(Entries taken from a collection)
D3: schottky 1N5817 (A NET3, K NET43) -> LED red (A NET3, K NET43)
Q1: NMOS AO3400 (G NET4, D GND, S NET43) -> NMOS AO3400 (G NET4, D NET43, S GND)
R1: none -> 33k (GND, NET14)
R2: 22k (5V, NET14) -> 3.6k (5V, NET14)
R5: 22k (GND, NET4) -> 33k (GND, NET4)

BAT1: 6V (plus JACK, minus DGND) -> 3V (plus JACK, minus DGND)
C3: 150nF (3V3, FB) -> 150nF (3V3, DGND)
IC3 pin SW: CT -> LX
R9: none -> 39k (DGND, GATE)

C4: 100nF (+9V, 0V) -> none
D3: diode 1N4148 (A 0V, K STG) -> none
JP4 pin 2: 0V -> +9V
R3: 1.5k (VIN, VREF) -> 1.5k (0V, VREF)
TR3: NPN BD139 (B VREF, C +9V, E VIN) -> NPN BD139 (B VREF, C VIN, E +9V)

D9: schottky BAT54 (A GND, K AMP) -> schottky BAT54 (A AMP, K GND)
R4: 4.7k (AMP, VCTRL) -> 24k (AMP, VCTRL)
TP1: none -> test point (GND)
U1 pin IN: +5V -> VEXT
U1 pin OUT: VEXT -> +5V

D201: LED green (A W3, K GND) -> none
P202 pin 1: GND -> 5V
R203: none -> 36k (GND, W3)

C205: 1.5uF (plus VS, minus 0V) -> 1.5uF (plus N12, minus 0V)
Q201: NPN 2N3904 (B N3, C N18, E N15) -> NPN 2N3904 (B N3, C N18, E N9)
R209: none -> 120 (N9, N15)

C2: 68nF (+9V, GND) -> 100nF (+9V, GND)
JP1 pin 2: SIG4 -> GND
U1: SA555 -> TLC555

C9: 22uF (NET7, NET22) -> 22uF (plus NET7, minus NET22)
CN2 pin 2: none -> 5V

Exercise:
Whatever appears in the data above should be set down again exactly.

Answer to this exercise:
D3: schottky 1N5817 (A NET3, K NET43) -> LED red (A NET3, K NET43)
Q1: NMOS AO3400 (G NET4, D GND, S NET43) -> NMOS AO3400 (G NET4, D NET43, S GND)
R1: none -> 33k (GND, NET14)
R2: 22k (5V, NET14) -> 3.6k (5V, NET14)
R5: 22k (GND, NET4) -> 33k (GND, NET4)

BAT1: 6V (plus JACK, minus DGND) -> 3V (plus JACK, minus DGND)
C3: 150nF (3V3, FB) -> 150nF (3V3, DGND)
IC3 pin SW: CT -> LX
R9: none -> 39k (DGND, GATE)

C4: 100nF (+9V, 0V) -> none
D3: diode 1N4148 (A 0V, K STG) -> none
JP4 pin 2: 0V -> +9V
R3: 1.5k (VIN, VREF) -> 1.5k (0V, VREF)
TR3: NPN BD139 (B VREF, C +9V, E VIN) -> NPN BD139 (B VREF, C VIN, E +9V)

D9: schottky BAT54 (A GND, K AMP) -> schottky BAT54 (A AMP, K GND)
R4: 4.7k (AMP, VCTRL) -> 24k (AMP, VCTRL)
TP1: none -> test point (GND)
U1 pin IN: +5V -> VEXT
U1 pin OUT: VEXT -> +5V

D201: LED green (A W3, K GND) -> none
P202 pin 1: GND -> 5V
R203: none -> 36k (GND, W3)

C205: 1.5uF (plus VS, minus 0V) -> 1.5uF (plus N12, minus 0V)
Q201: NPN 2N3904 (B N3, C N18, E N15) -> NPN 2N3904 (B N3, C N18, E N9)
R209: none -> 120 (N9, N15)

C2: 68nF (+9V, GND) -> 100nF (+9V, GND)
JP1 pin 2: SIG4 -> GND
U1: SA555 -> TLC555

C9: 22uF (NET7, NET22) -> 22uF (plus NET7, minus NET22)
CN2 pin 2: none -> 5V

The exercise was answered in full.